## [ACTIVITY]
Beginning with the line that contains "brown duck: 4 -> 0", print each line to the end of the data exactly. Omit the pictures.

(Scene edit records)
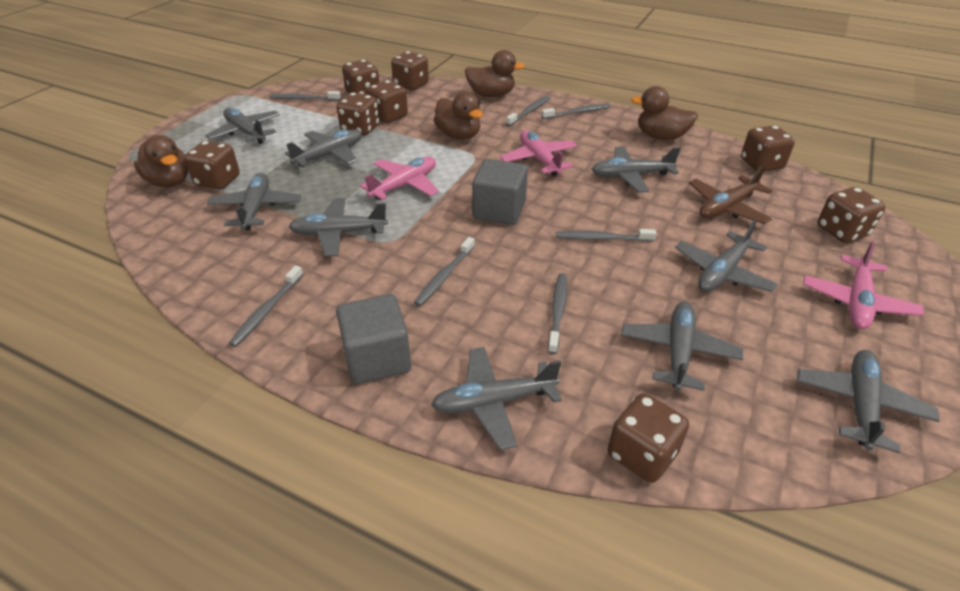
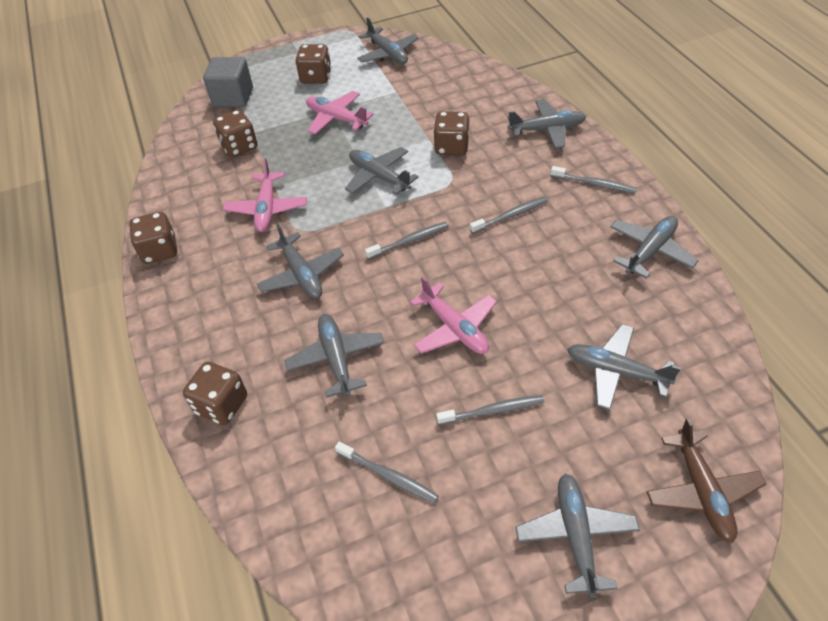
brown dice: 8 -> 5
brown duck: 4 -> 0
grey cube: 2 -> 1
grey plane: 9 -> 8
grey toothbrush: 7 -> 5

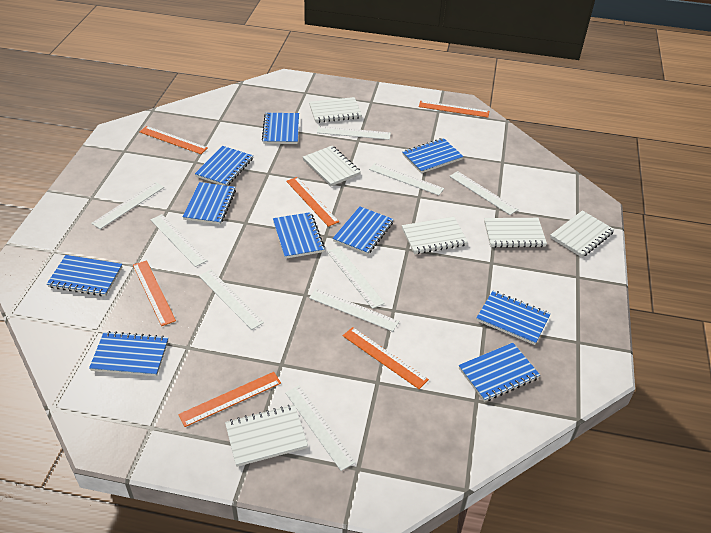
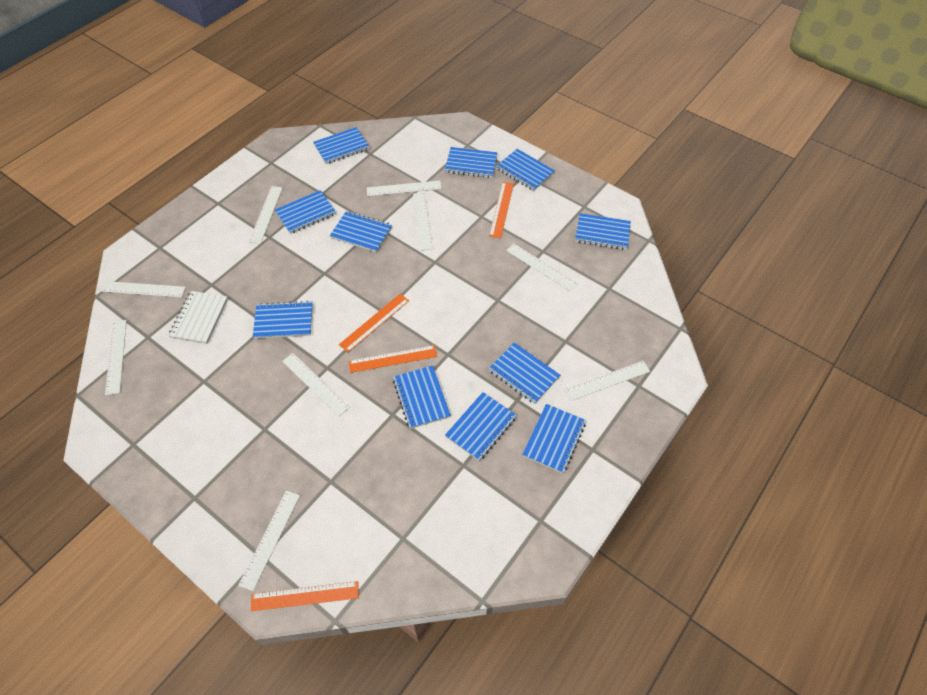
blue notebook: 10 -> 11
orange ruler: 6 -> 4
white notebook: 6 -> 1

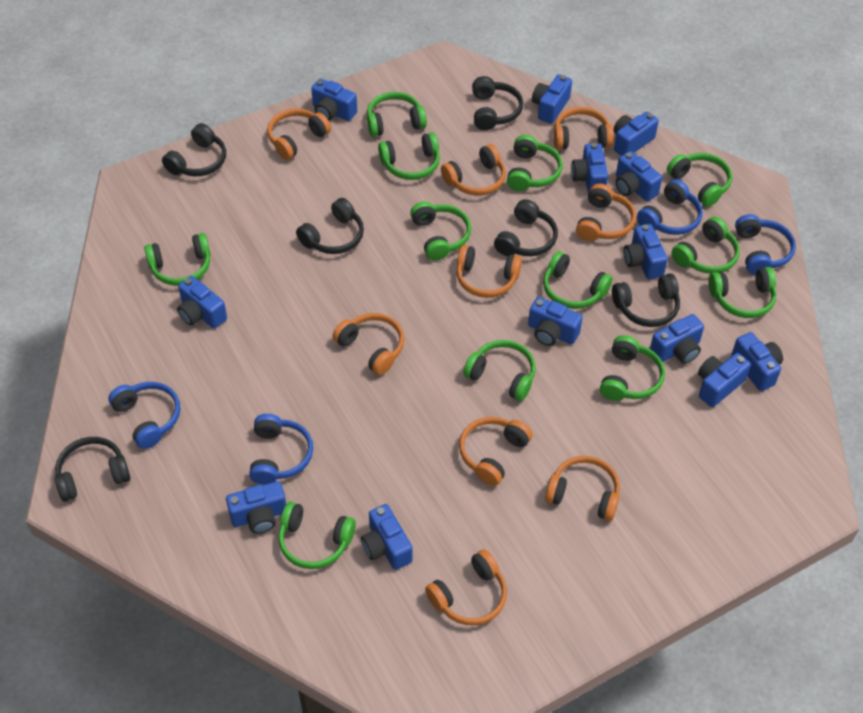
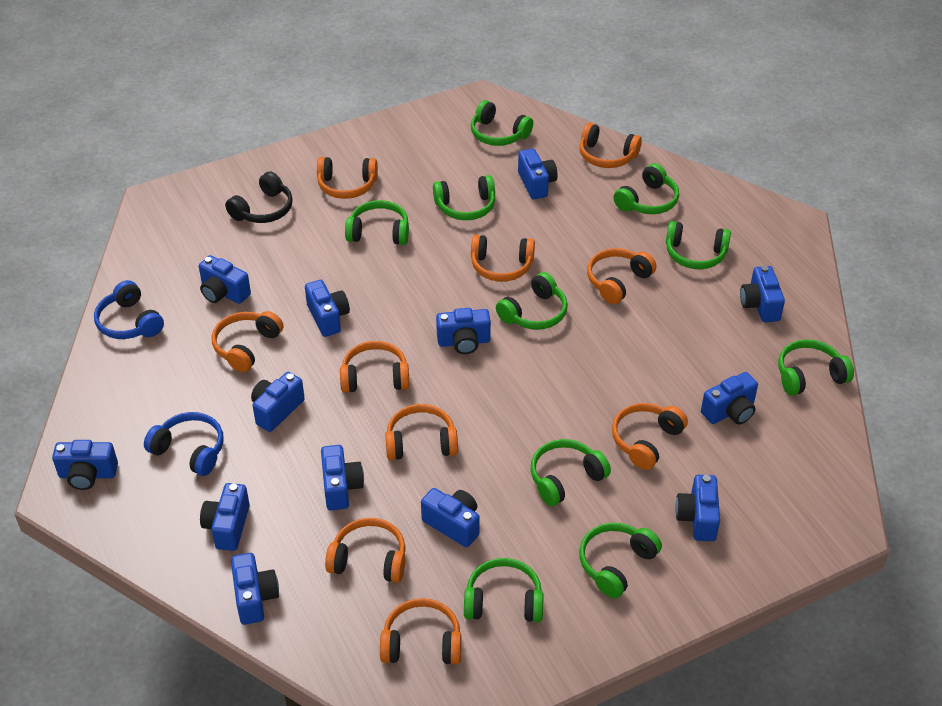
black headphones: 6 -> 1
blue headphones: 4 -> 2
green headphones: 12 -> 10
orange headphones: 9 -> 10

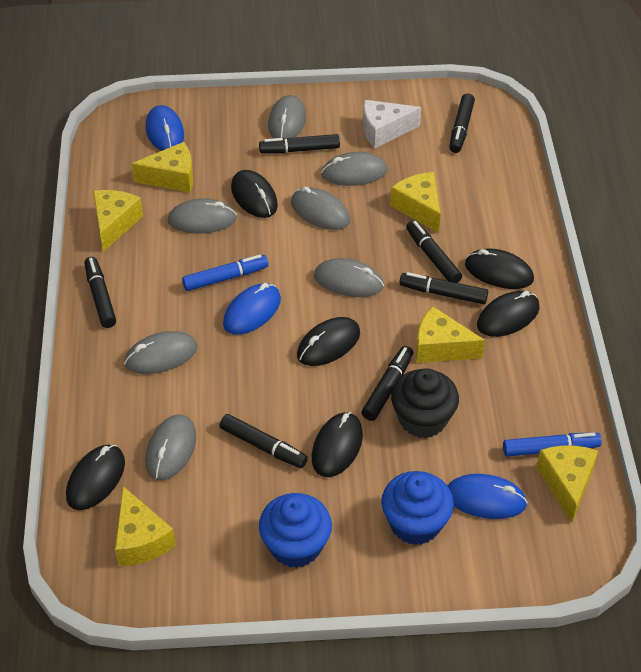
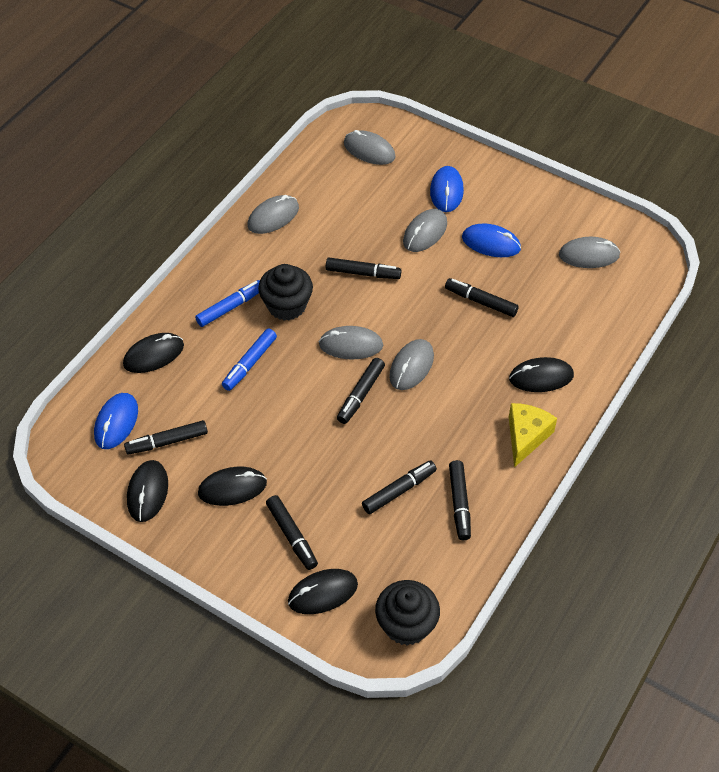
black cupcake: 1 -> 2
black mouse: 6 -> 5
blue cupcake: 2 -> 0
grey mouse: 7 -> 6
white cheese: 1 -> 0
yellow cheese: 6 -> 1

## [TASK ANSWER]
brown duck: 4 -> 0
grey cube: 2 -> 1
grey plane: 9 -> 8
grey toothbrush: 7 -> 5

blue notebook: 10 -> 11
orange ruler: 6 -> 4
white notebook: 6 -> 1

black headphones: 6 -> 1
blue headphones: 4 -> 2
green headphones: 12 -> 10
orange headphones: 9 -> 10

black cupcake: 1 -> 2
black mouse: 6 -> 5
blue cupcake: 2 -> 0
grey mouse: 7 -> 6
white cheese: 1 -> 0
yellow cheese: 6 -> 1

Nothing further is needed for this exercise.